EXTRACTED RECORDS:
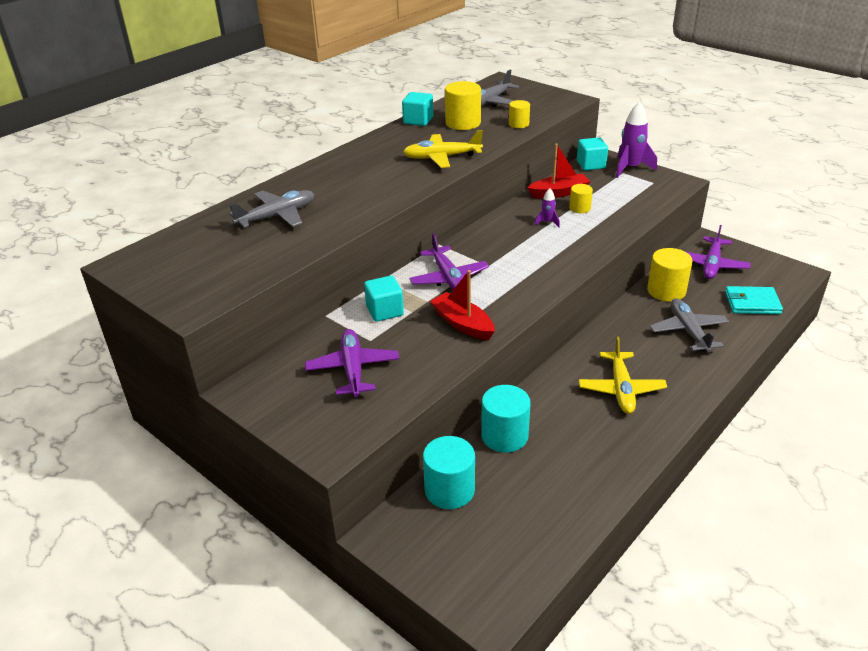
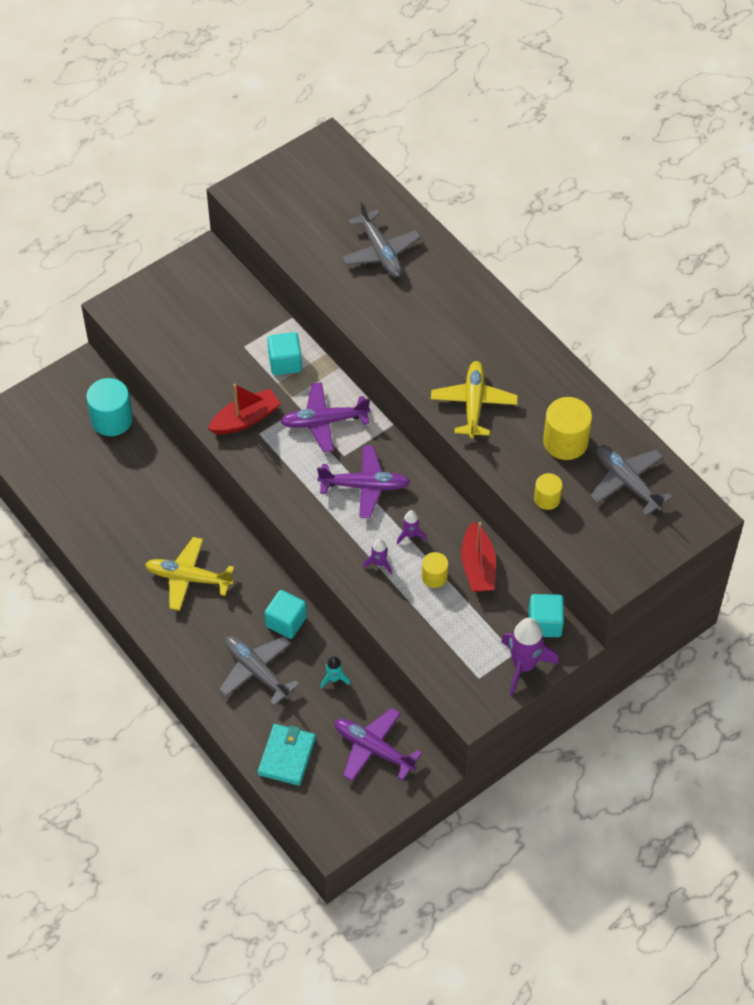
camera: 100 degrees right, 20 degrees up
(353, 369) = (208, 330): purple plane -> purple plane (365, 486)
(418, 120) = (585, 397): turquoise cube -> turquoise cube (286, 622)
(504, 436) = (159, 470): turquoise cylinder -> none
(583, 232) = (379, 563): none -> purple rocket
(666, 291) = (334, 679): yellow cylinder -> turquoise rocket
(688, 331) = (256, 671): grey plane -> grey plane turned 135 degrees counterclockwise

WORK TASK:
Copy whichever lines of the records above contain the word "cylinder".

ANSWER SECTION:
(504, 436) = (159, 470): turquoise cylinder -> none
(666, 291) = (334, 679): yellow cylinder -> turquoise rocket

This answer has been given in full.